Set down all of the entries below word for word, with the pictures left out.

*RECORDS FOR THE EXERCISE*.
+ + +
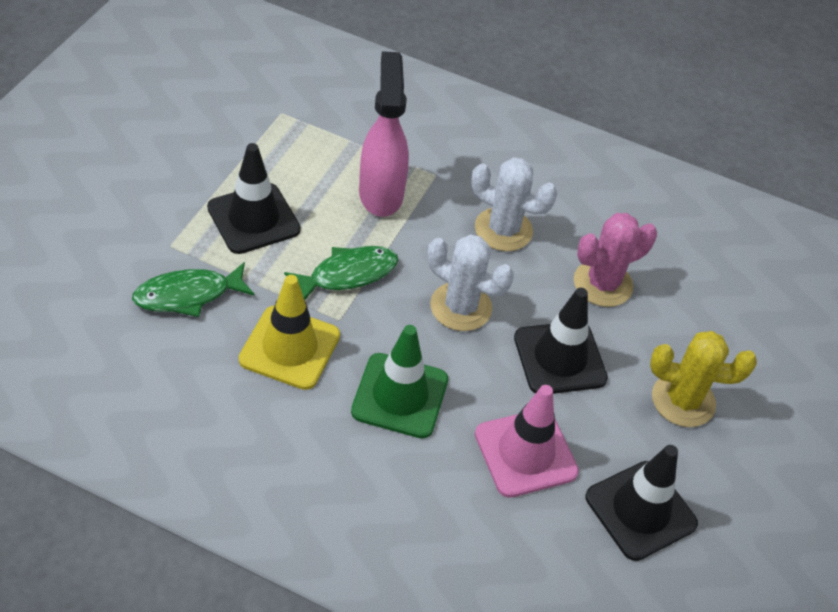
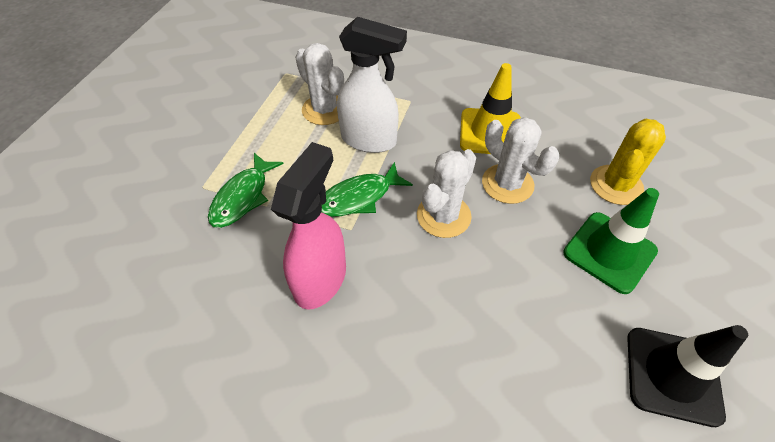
black traffic cone: 3 -> 1
pink cactus: 1 -> 0
pink traffic cone: 1 -> 0
white cactus: 2 -> 3
white spray bottle: 0 -> 1

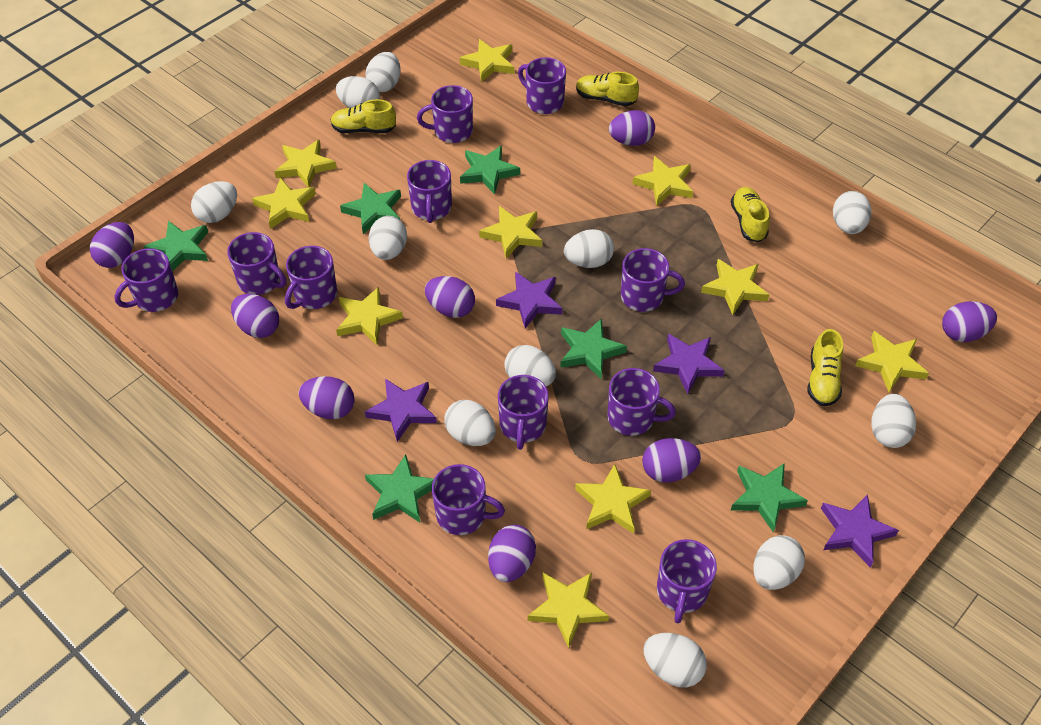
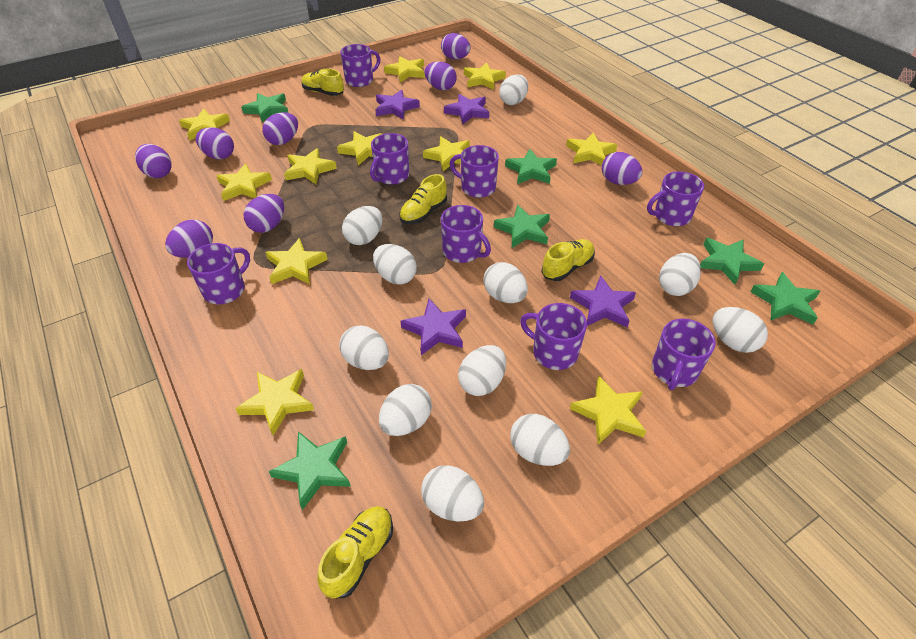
purple mug: 11 -> 8
yellow star: 10 -> 11

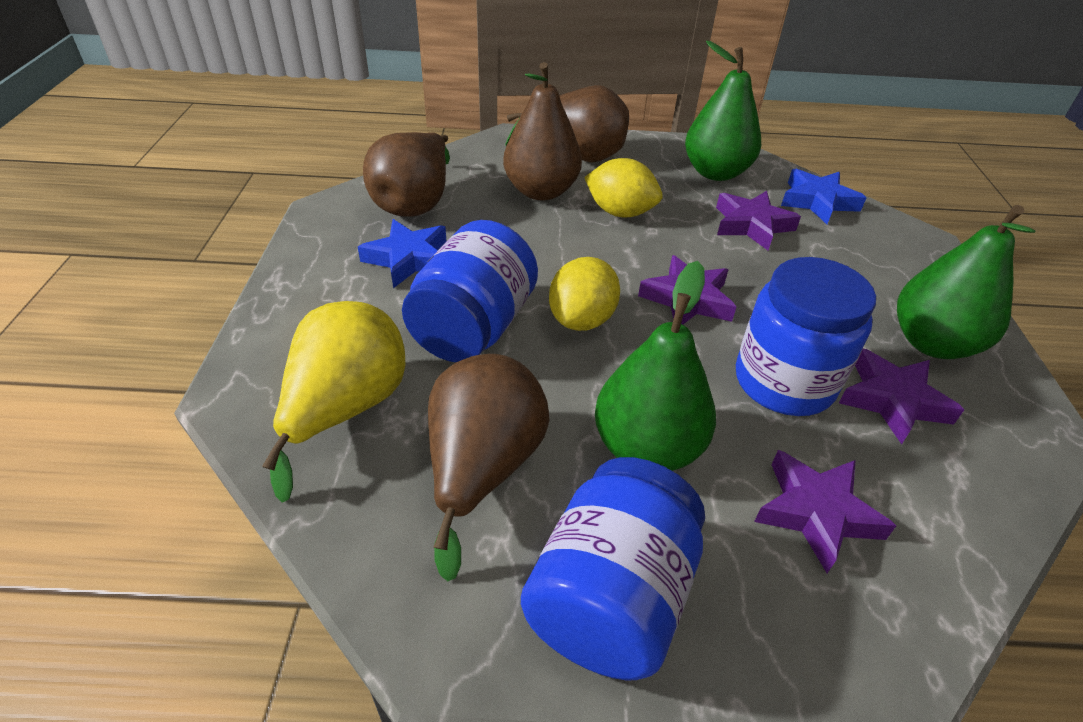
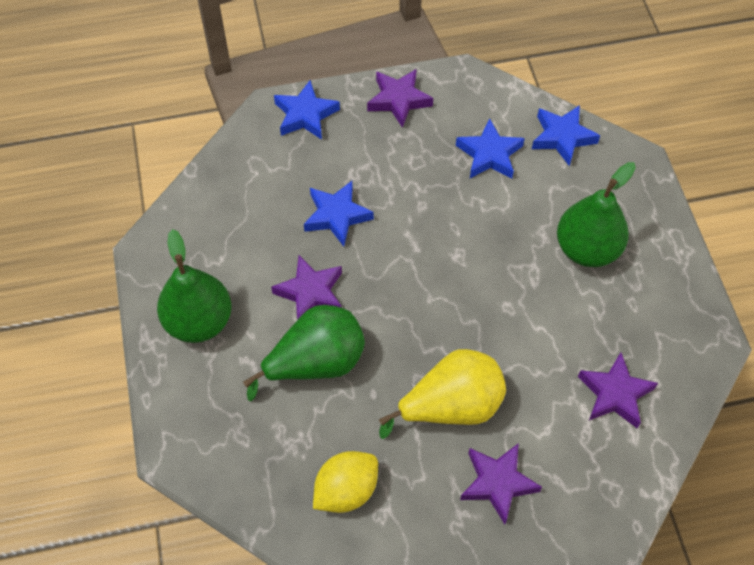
blue jar: 3 -> 0
blue star: 2 -> 4
brown pear: 4 -> 0
yellow lemon: 2 -> 1

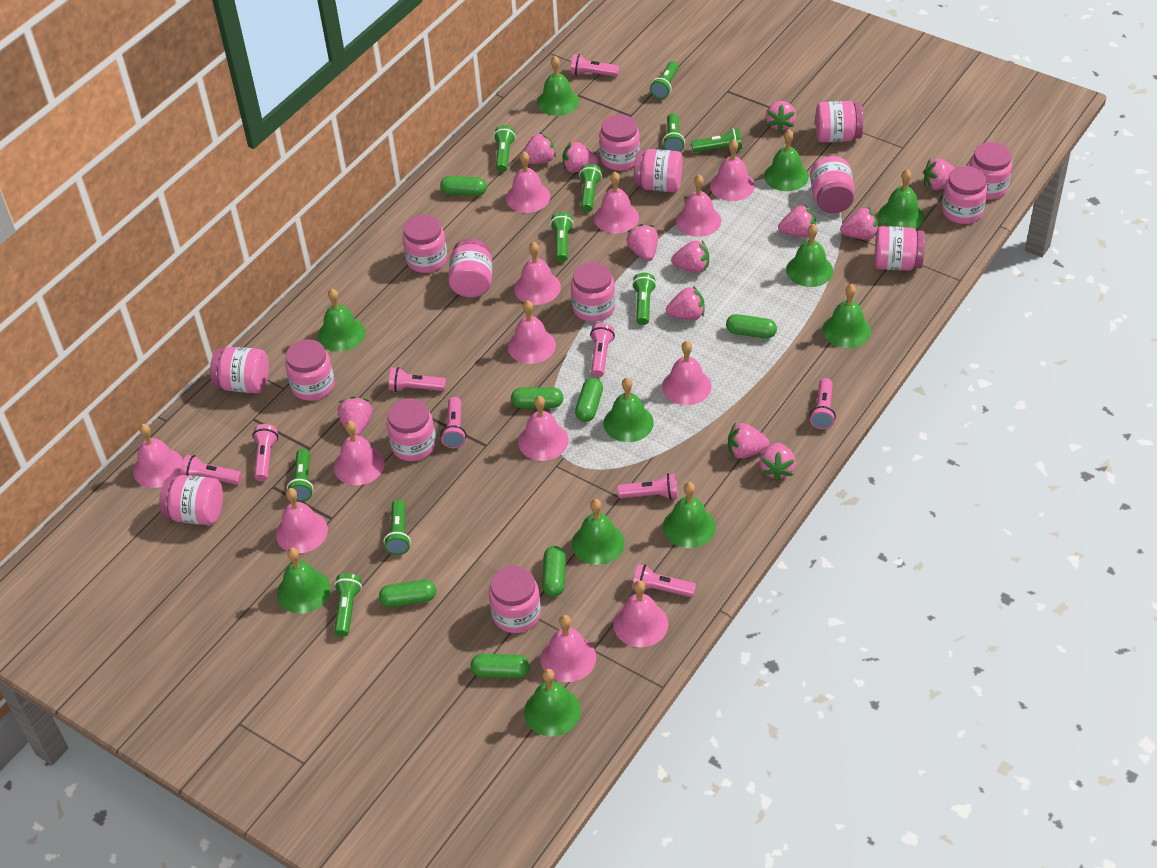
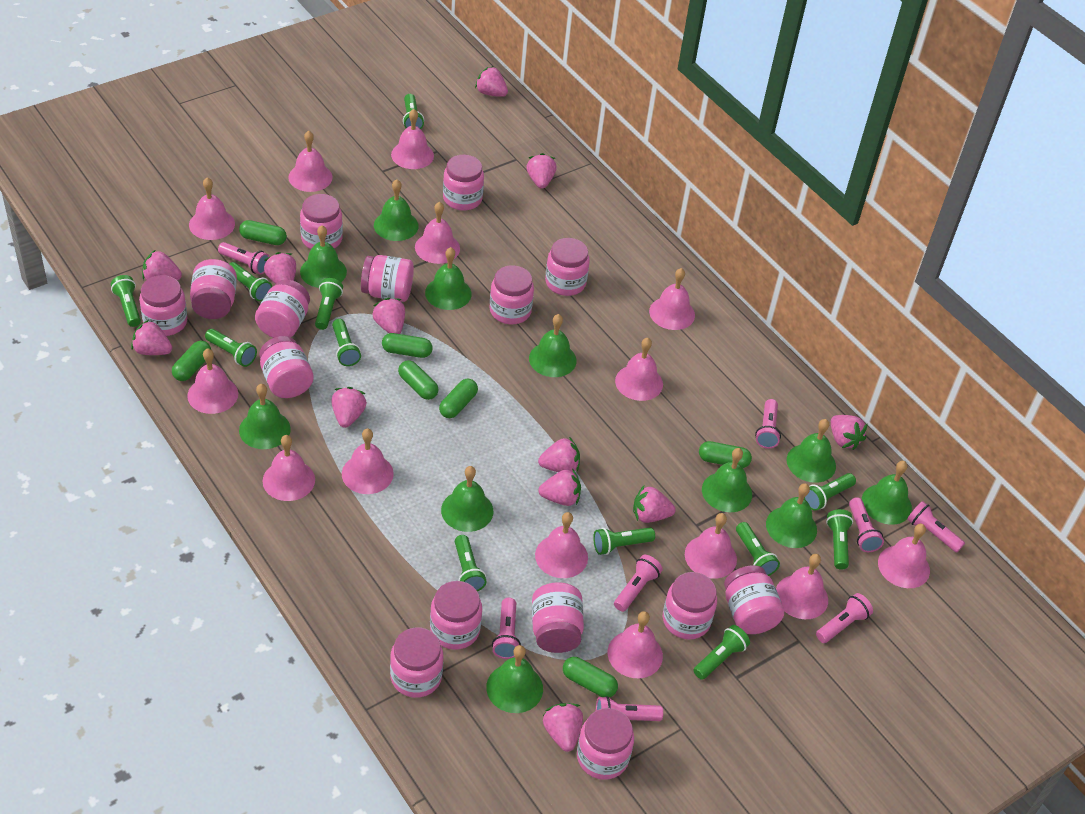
green flashlight: 10 -> 12
pink bell: 13 -> 14
pink flashlight: 9 -> 8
+ + +
*RESPONSE*.
black traffic cone: 3 -> 1
pink cactus: 1 -> 0
pink traffic cone: 1 -> 0
white cactus: 2 -> 3
white spray bottle: 0 -> 1

purple mug: 11 -> 8
yellow star: 10 -> 11

blue jar: 3 -> 0
blue star: 2 -> 4
brown pear: 4 -> 0
yellow lemon: 2 -> 1

green flashlight: 10 -> 12
pink bell: 13 -> 14
pink flashlight: 9 -> 8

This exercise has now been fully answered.